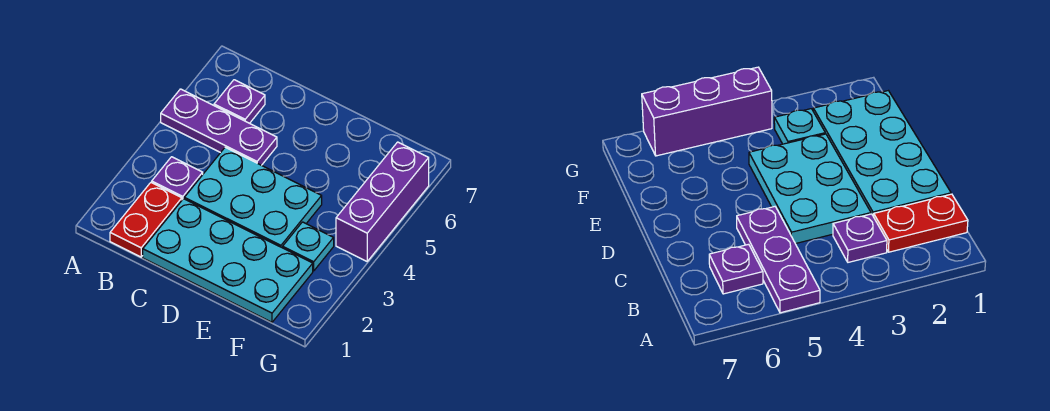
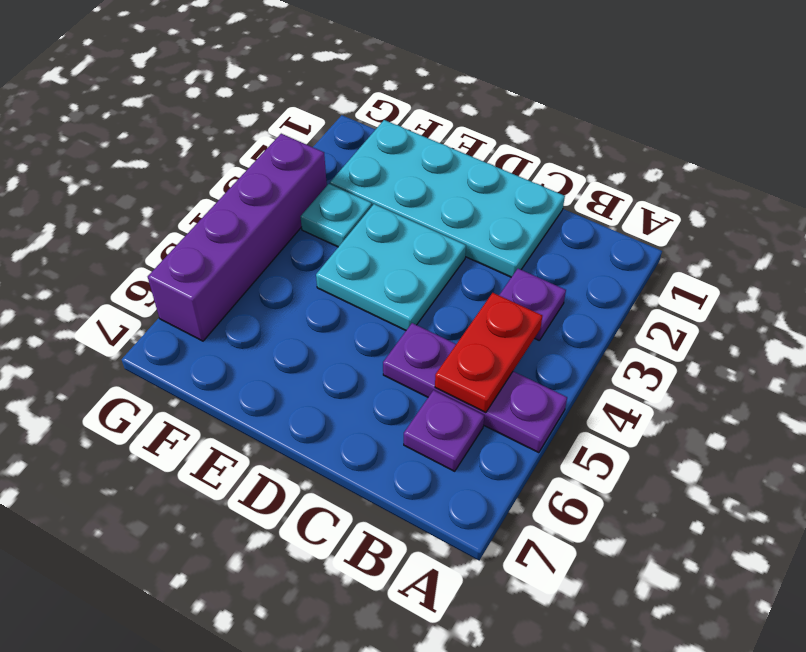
red plate B1:B2 level 1 -> red plate B4:B5 level 2
cyan plate C3:E4 level 1 -> cyan plate D3:E4 level 1
purple brick G4:G6 level 1 -> purple brick G3:G6 level 1

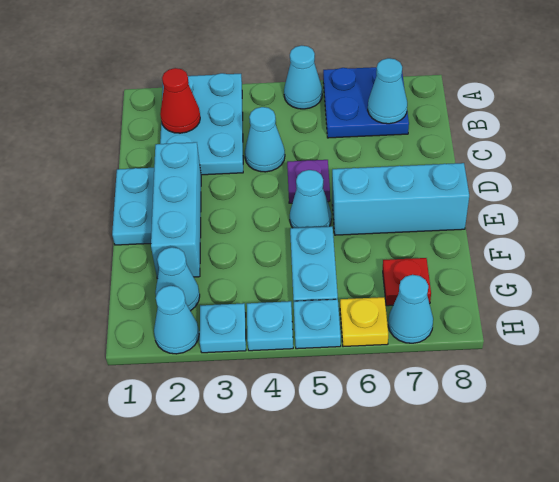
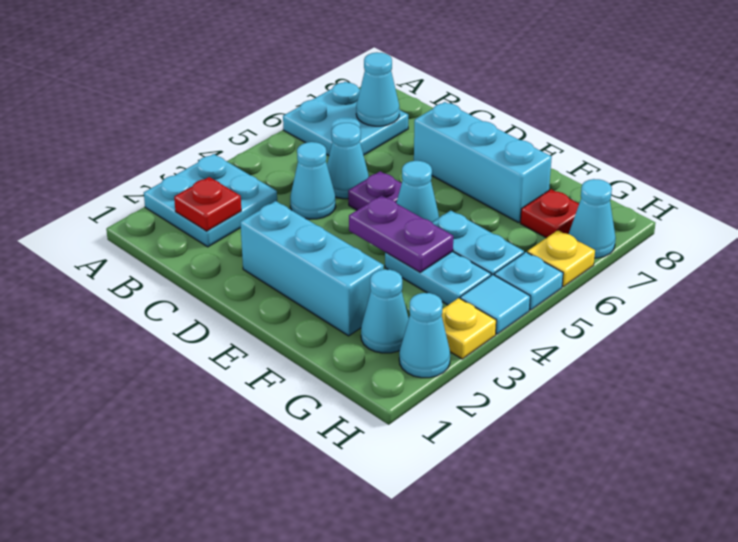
cyan plate A2:C3 level 1 -> cyan plate A2:B3 level 1
cyan cone A5 level 1 -> cyan cone C5 level 1
blue plate A6:B7 level 1 -> cyan plate A6:B7 level 1
red cone B2 level 2 -> red plate B2 level 2
cyan plate D1:E1 level 1 -> cyan plate F4:G4 level 1
none -> purple plate E4:F4 level 2
cyan brick E6:E8 level 1 -> cyan brick D7:F7 level 1
cyan plate H3 level 1 -> yellow plate H3 level 1
cyan plate H4 level 1 -> cyan tile H4 level 1

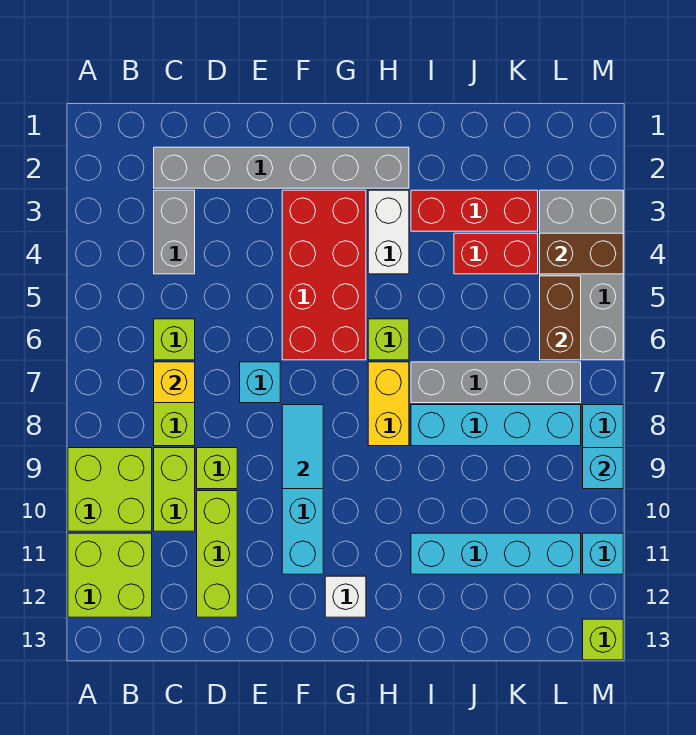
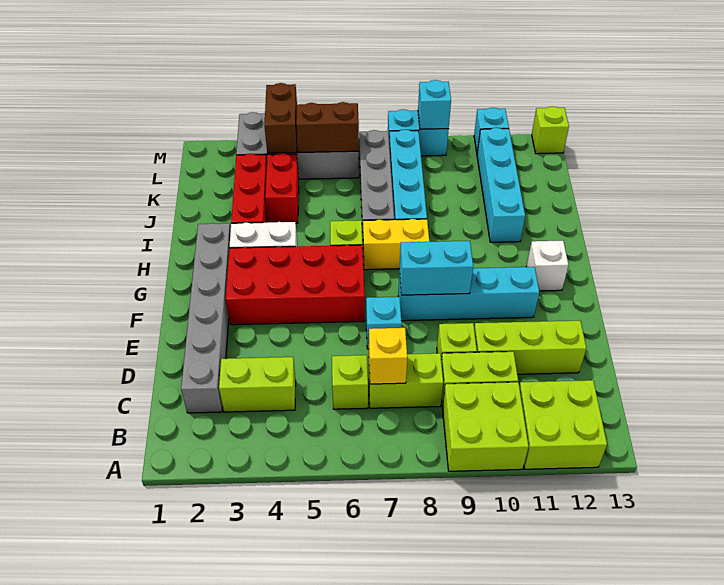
grey brick C3:C4 level 1 -> lime brick C3:C4 level 1
cyan tile F8:F9 level 2 -> cyan brick F8:F9 level 2

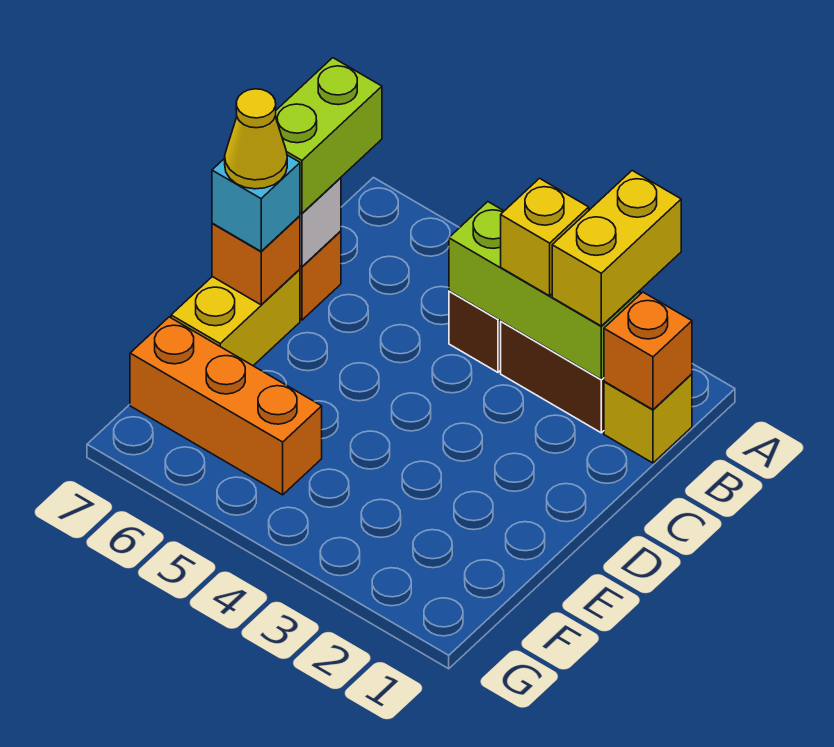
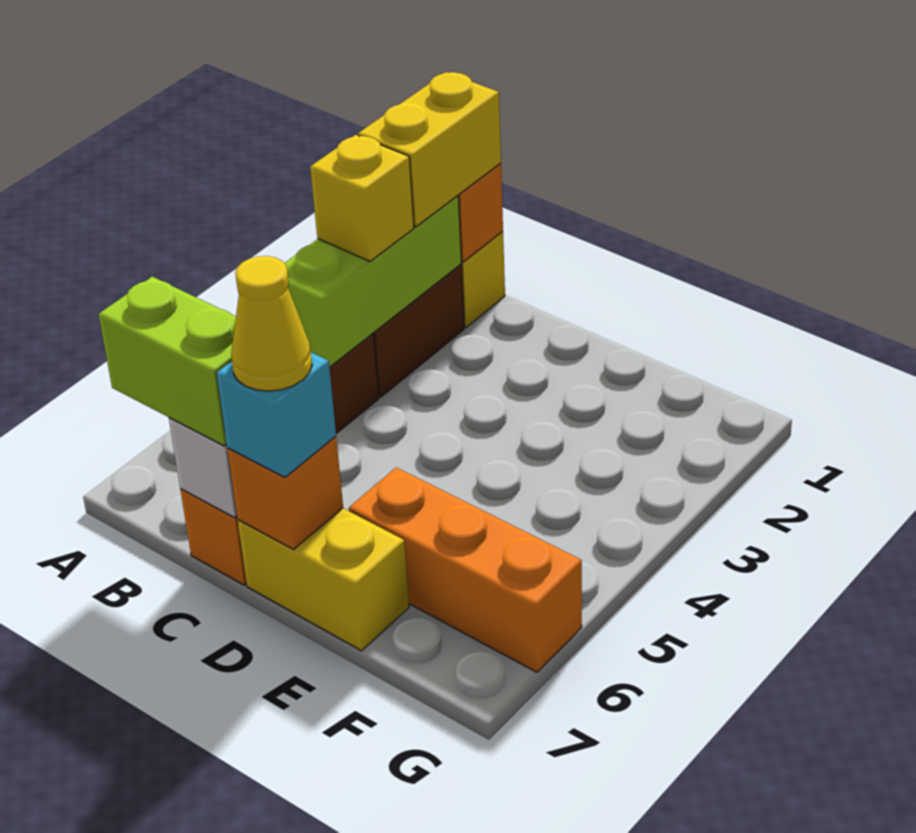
yellow brick A2:B2 level 3 -> yellow brick B1:B2 level 3
orange brick F5:F7 level 1 -> orange brick E6:G6 level 1

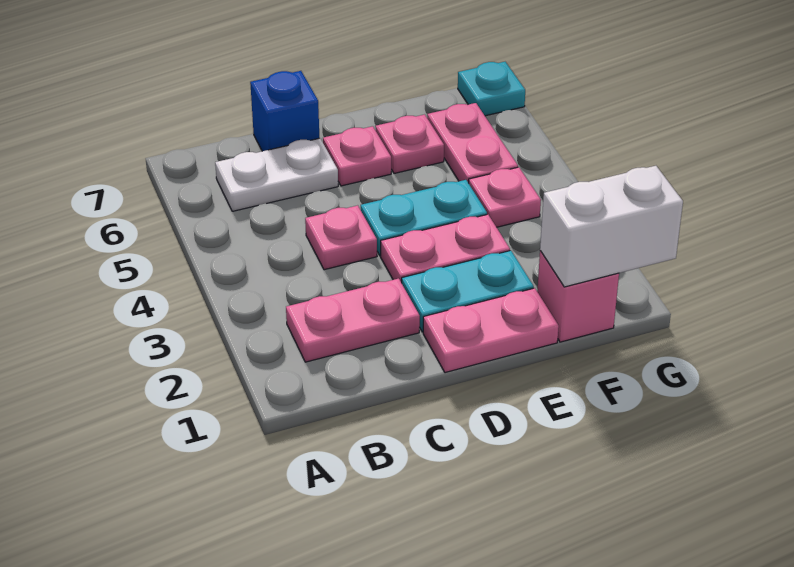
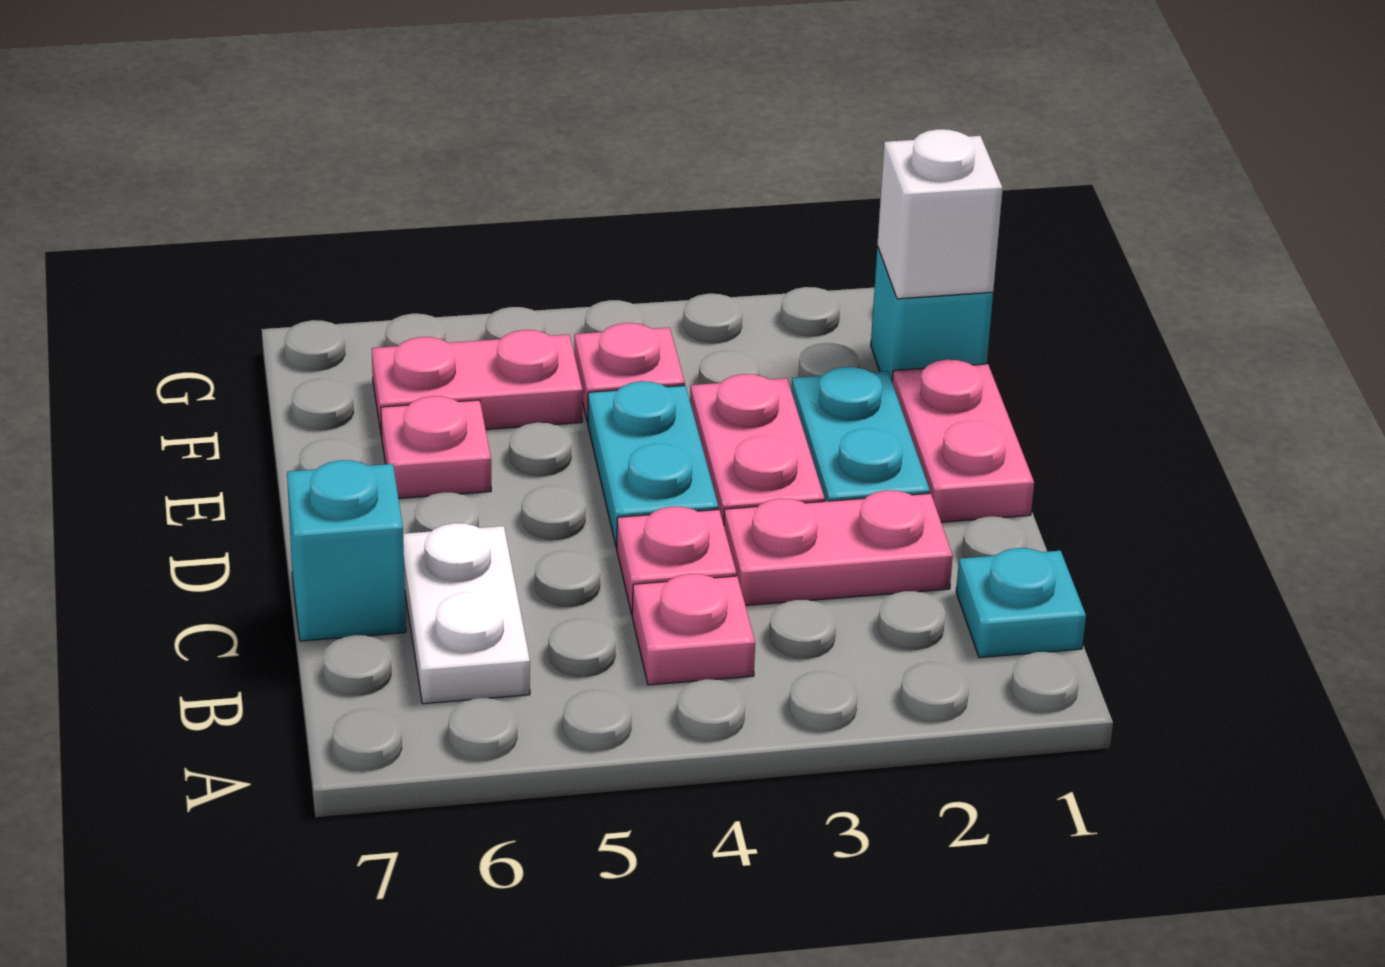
pink plate B2:C2 level 1 -> pink plate C2:C3 level 1
blue brick C7 level 1 -> cyan brick C7 level 1
pink plate D6 level 1 -> pink plate B4 level 1
pink brick F1 level 1 -> cyan brick F1 level 1
white brick F1:G1 level 2 -> white brick F1 level 2
cyan plate G7 level 1 -> cyan plate B1 level 1

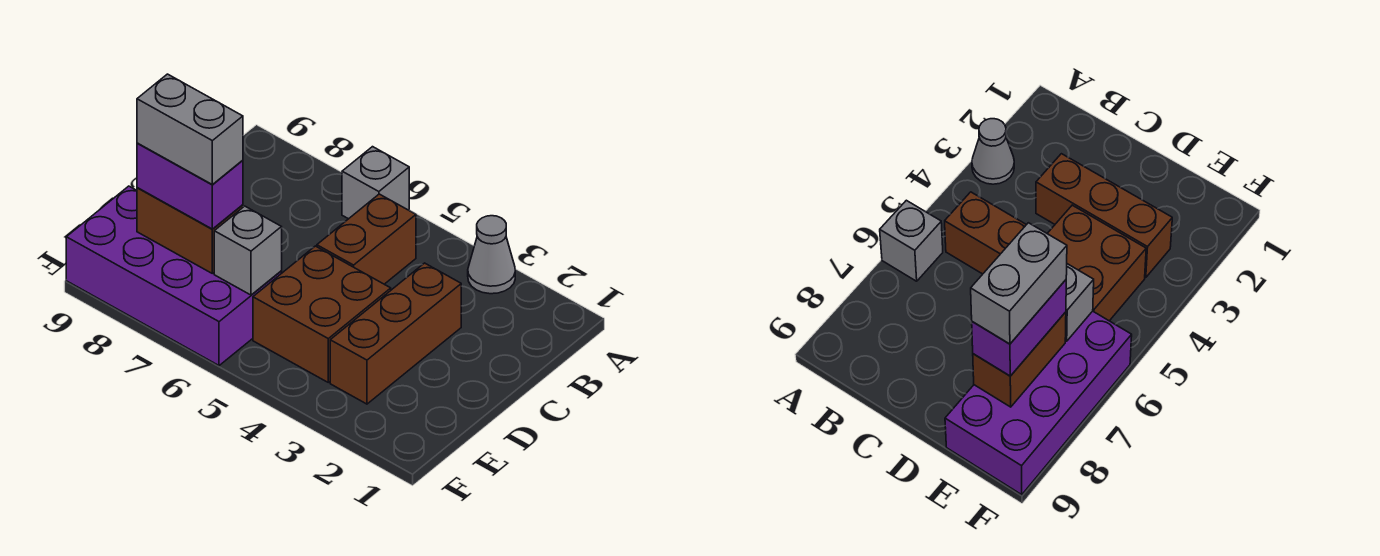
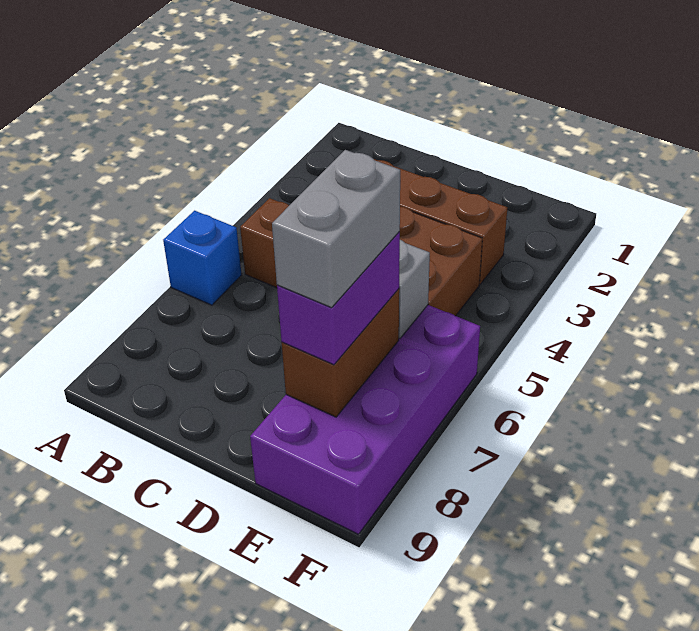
grey cone A3 level 1 -> none
grey brick A6 level 1 -> blue brick A6 level 1

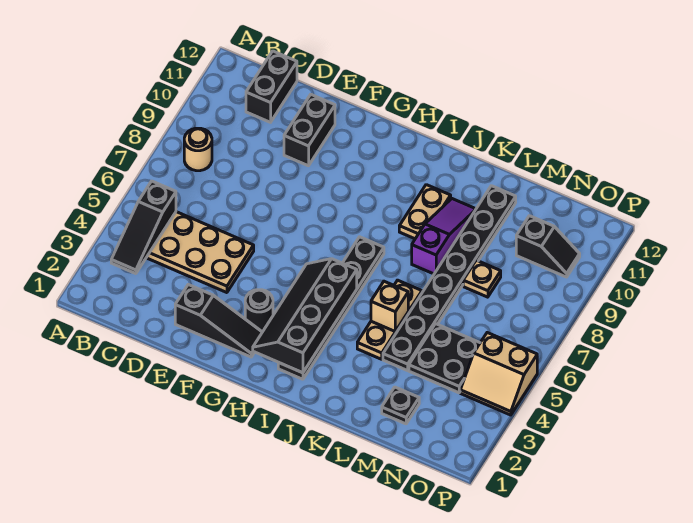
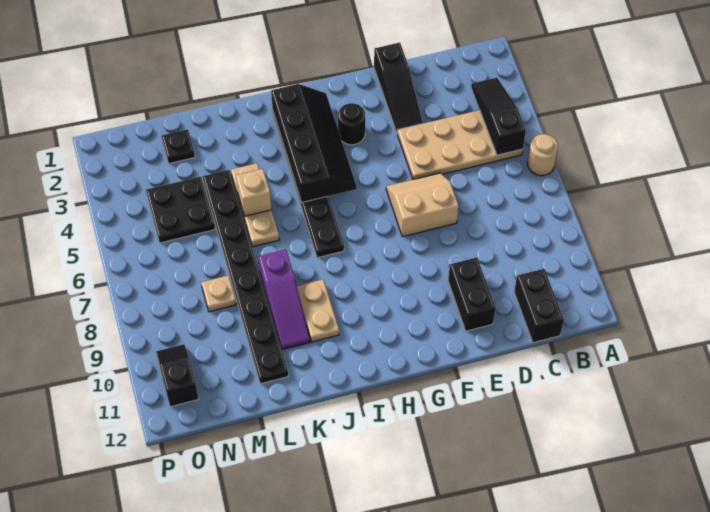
tan round brick B8 level 1 -> tan round brick A6 level 1
black slope E2:G2 level 1 top E -> black slope E1:E3 level 1 top 1
black slope N10:O10 level 1 top N -> black slope O10:O11 level 1 top 11
tan slope O4:P5 level 1 top 5 -> tan slope E6:F7 level 1 top 7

→ What is expected:
An exact transcription is needed of the lines from the one with "cyan plate A2:C3" to the one with "black slope N10:O10" above, both ends included, with pictures left out.

→ Output:
cyan plate A2:C3 level 1 -> cyan plate A2:B3 level 1
cyan cone A5 level 1 -> cyan cone C5 level 1
blue plate A6:B7 level 1 -> cyan plate A6:B7 level 1
red cone B2 level 2 -> red plate B2 level 2
cyan plate D1:E1 level 1 -> cyan plate F4:G4 level 1
none -> purple plate E4:F4 level 2
cyan brick E6:E8 level 1 -> cyan brick D7:F7 level 1
cyan plate H3 level 1 -> yellow plate H3 level 1
cyan plate H4 level 1 -> cyan tile H4 level 1

grey brick C3:C4 level 1 -> lime brick C3:C4 level 1
cyan tile F8:F9 level 2 -> cyan brick F8:F9 level 2

yellow brick A2:B2 level 3 -> yellow brick B1:B2 level 3
orange brick F5:F7 level 1 -> orange brick E6:G6 level 1

pink plate B2:C2 level 1 -> pink plate C2:C3 level 1
blue brick C7 level 1 -> cyan brick C7 level 1
pink plate D6 level 1 -> pink plate B4 level 1
pink brick F1 level 1 -> cyan brick F1 level 1
white brick F1:G1 level 2 -> white brick F1 level 2
cyan plate G7 level 1 -> cyan plate B1 level 1

grey cone A3 level 1 -> none
grey brick A6 level 1 -> blue brick A6 level 1

tan round brick B8 level 1 -> tan round brick A6 level 1
black slope E2:G2 level 1 top E -> black slope E1:E3 level 1 top 1
black slope N10:O10 level 1 top N -> black slope O10:O11 level 1 top 11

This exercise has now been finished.